— begin —

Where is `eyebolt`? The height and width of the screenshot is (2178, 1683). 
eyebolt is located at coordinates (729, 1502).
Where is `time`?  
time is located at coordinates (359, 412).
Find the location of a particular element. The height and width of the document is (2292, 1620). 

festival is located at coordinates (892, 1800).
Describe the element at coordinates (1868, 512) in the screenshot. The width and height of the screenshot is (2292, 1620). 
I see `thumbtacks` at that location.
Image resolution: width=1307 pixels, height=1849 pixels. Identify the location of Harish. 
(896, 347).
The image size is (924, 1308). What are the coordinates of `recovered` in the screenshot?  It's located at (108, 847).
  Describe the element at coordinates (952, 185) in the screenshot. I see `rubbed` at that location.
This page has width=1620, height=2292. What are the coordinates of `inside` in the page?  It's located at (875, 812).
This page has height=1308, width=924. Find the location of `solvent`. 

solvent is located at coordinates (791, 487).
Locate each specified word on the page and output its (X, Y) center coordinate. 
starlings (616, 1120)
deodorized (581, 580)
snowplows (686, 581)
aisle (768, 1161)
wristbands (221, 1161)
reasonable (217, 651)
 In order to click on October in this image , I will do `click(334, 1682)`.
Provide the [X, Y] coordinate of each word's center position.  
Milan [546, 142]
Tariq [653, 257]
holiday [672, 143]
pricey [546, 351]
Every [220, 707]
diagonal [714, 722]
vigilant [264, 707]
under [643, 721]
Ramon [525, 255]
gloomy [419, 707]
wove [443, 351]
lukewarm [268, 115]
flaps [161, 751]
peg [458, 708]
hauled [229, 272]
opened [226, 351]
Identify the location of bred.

— end —

● Your objective
Add 122 to every coordinate in the answers and write out everything from the line containing "vigilant [264, 707]" down to the end of the listing, including the requests.

● Solution to this task
vigilant [386, 829]
under [765, 843]
Ramon [647, 377]
gloomy [541, 829]
wove [565, 473]
lukewarm [390, 237]
flaps [283, 873]
peg [580, 830]
hauled [351, 394]
opened [348, 473]
Identify the location of bred.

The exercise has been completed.